**What is being asked**
Could the entries below be reproduced exactly, with the images removed?

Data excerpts
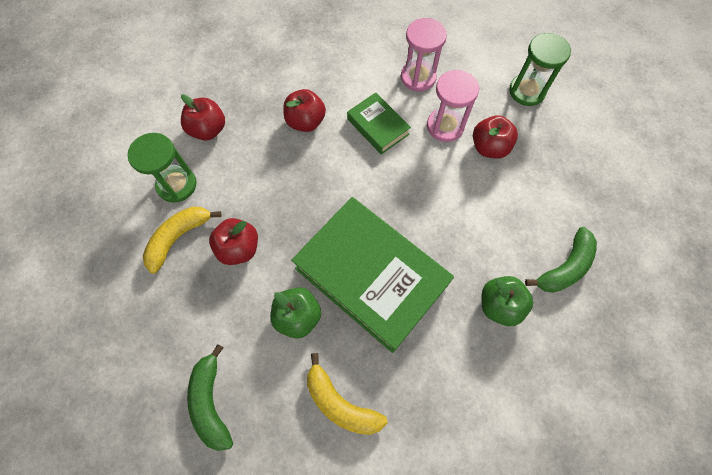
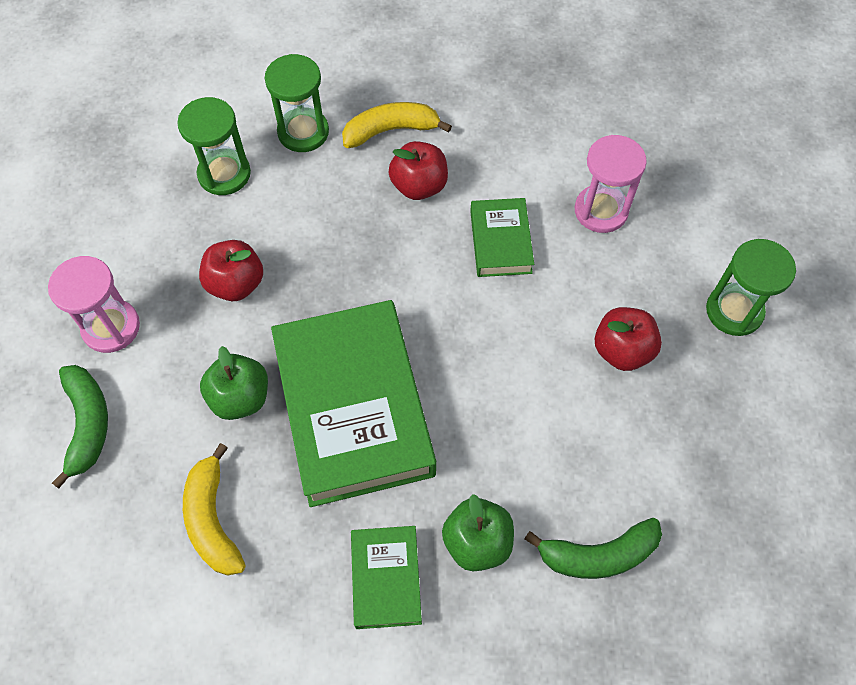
camera: 35 degrees right, 5 degrees down
(178, 238) = (183, 233): yellow banana -> yellow banana (391, 130)
(208, 130) = (303, 132): red apple -> green hourglass
(211, 402) = (87, 424): green banana -> green banana turned 150 degrees clockwise
(445, 126) = (586, 290): pink hourglass -> pink hourglass (111, 327)
(468, 362) = (386, 579): none -> green book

**Solution below**
camera: 35 degrees right, 5 degrees down
(178, 238) = (183, 233): yellow banana -> yellow banana (391, 130)
(208, 130) = (303, 132): red apple -> green hourglass
(211, 402) = (87, 424): green banana -> green banana turned 150 degrees clockwise
(445, 126) = (586, 290): pink hourglass -> pink hourglass (111, 327)
(468, 362) = (386, 579): none -> green book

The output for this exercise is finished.